(Stored dataset items)

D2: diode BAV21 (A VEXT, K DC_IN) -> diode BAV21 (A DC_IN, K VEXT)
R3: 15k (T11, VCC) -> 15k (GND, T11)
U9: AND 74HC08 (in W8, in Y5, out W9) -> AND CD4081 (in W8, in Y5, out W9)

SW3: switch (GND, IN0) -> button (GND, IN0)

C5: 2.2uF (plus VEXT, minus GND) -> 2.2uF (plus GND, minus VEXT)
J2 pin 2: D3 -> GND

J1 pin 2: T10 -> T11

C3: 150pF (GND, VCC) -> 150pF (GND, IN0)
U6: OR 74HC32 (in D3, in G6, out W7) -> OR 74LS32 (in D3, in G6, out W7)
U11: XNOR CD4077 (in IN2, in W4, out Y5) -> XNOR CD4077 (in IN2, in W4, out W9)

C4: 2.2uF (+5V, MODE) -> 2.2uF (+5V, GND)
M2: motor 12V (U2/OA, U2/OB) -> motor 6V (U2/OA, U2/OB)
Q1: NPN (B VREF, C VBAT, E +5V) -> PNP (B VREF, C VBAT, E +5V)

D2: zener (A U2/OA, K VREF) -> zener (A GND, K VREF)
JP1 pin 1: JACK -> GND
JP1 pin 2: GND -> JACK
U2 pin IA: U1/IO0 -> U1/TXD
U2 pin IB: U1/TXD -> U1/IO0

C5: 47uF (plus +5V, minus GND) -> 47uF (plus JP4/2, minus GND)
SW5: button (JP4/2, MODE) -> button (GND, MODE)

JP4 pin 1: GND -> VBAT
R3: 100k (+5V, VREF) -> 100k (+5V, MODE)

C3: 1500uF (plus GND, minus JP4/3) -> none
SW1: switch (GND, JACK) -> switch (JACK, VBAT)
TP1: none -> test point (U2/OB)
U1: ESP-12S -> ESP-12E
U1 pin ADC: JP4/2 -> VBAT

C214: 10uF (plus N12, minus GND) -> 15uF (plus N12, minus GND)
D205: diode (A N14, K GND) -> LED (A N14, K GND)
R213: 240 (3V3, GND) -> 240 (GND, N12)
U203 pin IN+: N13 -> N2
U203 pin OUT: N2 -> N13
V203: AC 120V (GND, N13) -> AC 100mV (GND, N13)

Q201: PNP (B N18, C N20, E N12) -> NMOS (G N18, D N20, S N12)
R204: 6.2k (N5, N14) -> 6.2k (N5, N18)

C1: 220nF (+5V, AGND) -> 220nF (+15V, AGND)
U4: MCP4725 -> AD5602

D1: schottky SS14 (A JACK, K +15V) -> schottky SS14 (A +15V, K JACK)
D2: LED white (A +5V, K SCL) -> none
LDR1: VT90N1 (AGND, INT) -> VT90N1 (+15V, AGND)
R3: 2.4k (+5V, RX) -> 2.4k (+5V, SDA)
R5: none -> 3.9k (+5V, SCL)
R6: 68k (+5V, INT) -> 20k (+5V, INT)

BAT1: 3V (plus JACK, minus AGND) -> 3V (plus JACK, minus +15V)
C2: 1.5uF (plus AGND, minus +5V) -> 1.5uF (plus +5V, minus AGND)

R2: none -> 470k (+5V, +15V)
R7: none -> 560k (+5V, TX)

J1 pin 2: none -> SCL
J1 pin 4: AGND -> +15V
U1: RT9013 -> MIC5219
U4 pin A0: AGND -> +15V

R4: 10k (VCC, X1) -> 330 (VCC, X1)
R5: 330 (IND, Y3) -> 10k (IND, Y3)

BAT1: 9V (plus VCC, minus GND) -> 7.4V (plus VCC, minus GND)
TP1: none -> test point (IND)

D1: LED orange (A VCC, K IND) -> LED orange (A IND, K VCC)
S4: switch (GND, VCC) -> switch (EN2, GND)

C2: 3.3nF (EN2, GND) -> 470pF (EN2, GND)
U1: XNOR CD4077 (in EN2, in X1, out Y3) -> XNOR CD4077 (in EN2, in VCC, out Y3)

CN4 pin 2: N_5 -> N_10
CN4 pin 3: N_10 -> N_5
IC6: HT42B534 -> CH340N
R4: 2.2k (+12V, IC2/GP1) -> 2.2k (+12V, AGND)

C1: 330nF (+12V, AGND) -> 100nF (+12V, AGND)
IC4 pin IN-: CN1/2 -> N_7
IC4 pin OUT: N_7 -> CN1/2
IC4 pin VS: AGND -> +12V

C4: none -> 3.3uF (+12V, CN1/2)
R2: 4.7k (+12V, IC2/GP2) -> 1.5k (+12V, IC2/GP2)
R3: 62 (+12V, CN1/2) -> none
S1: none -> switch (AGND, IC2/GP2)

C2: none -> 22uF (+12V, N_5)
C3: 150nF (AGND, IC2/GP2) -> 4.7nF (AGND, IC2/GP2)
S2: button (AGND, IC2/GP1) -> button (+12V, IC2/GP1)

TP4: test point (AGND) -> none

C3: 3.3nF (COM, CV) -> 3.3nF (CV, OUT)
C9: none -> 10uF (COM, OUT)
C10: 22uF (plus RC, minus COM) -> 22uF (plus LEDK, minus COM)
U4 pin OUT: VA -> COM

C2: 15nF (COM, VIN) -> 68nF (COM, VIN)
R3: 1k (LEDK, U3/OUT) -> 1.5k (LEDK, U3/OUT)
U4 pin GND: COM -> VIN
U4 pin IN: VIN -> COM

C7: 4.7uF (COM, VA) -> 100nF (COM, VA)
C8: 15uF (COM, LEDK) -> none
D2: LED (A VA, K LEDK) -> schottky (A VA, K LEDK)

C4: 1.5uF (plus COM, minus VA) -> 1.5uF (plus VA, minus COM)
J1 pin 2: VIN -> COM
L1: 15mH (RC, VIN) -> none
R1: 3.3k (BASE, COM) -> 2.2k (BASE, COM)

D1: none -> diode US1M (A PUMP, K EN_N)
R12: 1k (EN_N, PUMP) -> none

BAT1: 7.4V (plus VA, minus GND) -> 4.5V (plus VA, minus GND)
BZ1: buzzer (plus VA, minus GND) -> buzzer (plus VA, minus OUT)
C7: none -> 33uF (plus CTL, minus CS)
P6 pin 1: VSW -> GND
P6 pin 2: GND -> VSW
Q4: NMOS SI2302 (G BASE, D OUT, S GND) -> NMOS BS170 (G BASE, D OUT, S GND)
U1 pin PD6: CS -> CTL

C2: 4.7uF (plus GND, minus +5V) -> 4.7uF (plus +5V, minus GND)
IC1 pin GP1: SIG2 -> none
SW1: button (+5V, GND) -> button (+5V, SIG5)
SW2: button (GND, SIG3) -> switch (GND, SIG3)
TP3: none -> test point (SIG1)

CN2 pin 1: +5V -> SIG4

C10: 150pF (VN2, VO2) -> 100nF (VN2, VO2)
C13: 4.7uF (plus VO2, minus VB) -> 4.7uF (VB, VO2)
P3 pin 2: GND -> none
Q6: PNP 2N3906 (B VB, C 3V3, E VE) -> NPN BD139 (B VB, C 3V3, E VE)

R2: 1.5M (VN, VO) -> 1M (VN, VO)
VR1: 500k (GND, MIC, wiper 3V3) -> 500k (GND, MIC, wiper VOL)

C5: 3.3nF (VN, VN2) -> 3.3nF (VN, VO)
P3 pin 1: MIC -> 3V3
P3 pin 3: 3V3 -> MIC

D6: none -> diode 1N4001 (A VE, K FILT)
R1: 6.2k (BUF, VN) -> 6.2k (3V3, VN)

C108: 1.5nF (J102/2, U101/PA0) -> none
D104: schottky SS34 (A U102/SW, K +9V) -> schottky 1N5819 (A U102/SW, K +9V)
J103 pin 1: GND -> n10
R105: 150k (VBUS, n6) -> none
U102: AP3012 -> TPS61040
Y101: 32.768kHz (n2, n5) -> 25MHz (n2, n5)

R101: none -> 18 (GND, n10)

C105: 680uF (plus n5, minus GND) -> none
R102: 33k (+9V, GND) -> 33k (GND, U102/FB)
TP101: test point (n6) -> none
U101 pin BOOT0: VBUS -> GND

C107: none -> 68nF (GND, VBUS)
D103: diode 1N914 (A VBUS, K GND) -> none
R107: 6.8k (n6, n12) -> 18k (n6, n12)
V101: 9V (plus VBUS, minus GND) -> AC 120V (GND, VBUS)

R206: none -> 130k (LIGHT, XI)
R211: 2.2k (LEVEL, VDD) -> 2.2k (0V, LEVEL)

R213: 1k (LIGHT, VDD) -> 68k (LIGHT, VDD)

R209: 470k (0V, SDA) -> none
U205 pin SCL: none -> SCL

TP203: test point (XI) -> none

[EXERCISE BRIEF]:
From the records above, copy out the line with "U203 pin OUT: N2 -> N13", the line with "S1: none -> switch (AGND, IC2/GP2)", and every line between them, word for word.

[YOUR RESPONSE]:
U203 pin OUT: N2 -> N13
V203: AC 120V (GND, N13) -> AC 100mV (GND, N13)

Q201: PNP (B N18, C N20, E N12) -> NMOS (G N18, D N20, S N12)
R204: 6.2k (N5, N14) -> 6.2k (N5, N18)

C1: 220nF (+5V, AGND) -> 220nF (+15V, AGND)
U4: MCP4725 -> AD5602

D1: schottky SS14 (A JACK, K +15V) -> schottky SS14 (A +15V, K JACK)
D2: LED white (A +5V, K SCL) -> none
LDR1: VT90N1 (AGND, INT) -> VT90N1 (+15V, AGND)
R3: 2.4k (+5V, RX) -> 2.4k (+5V, SDA)
R5: none -> 3.9k (+5V, SCL)
R6: 68k (+5V, INT) -> 20k (+5V, INT)

BAT1: 3V (plus JACK, minus AGND) -> 3V (plus JACK, minus +15V)
C2: 1.5uF (plus AGND, minus +5V) -> 1.5uF (plus +5V, minus AGND)

R2: none -> 470k (+5V, +15V)
R7: none -> 560k (+5V, TX)

J1 pin 2: none -> SCL
J1 pin 4: AGND -> +15V
U1: RT9013 -> MIC5219
U4 pin A0: AGND -> +15V

R4: 10k (VCC, X1) -> 330 (VCC, X1)
R5: 330 (IND, Y3) -> 10k (IND, Y3)

BAT1: 9V (plus VCC, minus GND) -> 7.4V (plus VCC, minus GND)
TP1: none -> test point (IND)

D1: LED orange (A VCC, K IND) -> LED orange (A IND, K VCC)
S4: switch (GND, VCC) -> switch (EN2, GND)

C2: 3.3nF (EN2, GND) -> 470pF (EN2, GND)
U1: XNOR CD4077 (in EN2, in X1, out Y3) -> XNOR CD4077 (in EN2, in VCC, out Y3)

CN4 pin 2: N_5 -> N_10
CN4 pin 3: N_10 -> N_5
IC6: HT42B534 -> CH340N
R4: 2.2k (+12V, IC2/GP1) -> 2.2k (+12V, AGND)

C1: 330nF (+12V, AGND) -> 100nF (+12V, AGND)
IC4 pin IN-: CN1/2 -> N_7
IC4 pin OUT: N_7 -> CN1/2
IC4 pin VS: AGND -> +12V

C4: none -> 3.3uF (+12V, CN1/2)
R2: 4.7k (+12V, IC2/GP2) -> 1.5k (+12V, IC2/GP2)
R3: 62 (+12V, CN1/2) -> none
S1: none -> switch (AGND, IC2/GP2)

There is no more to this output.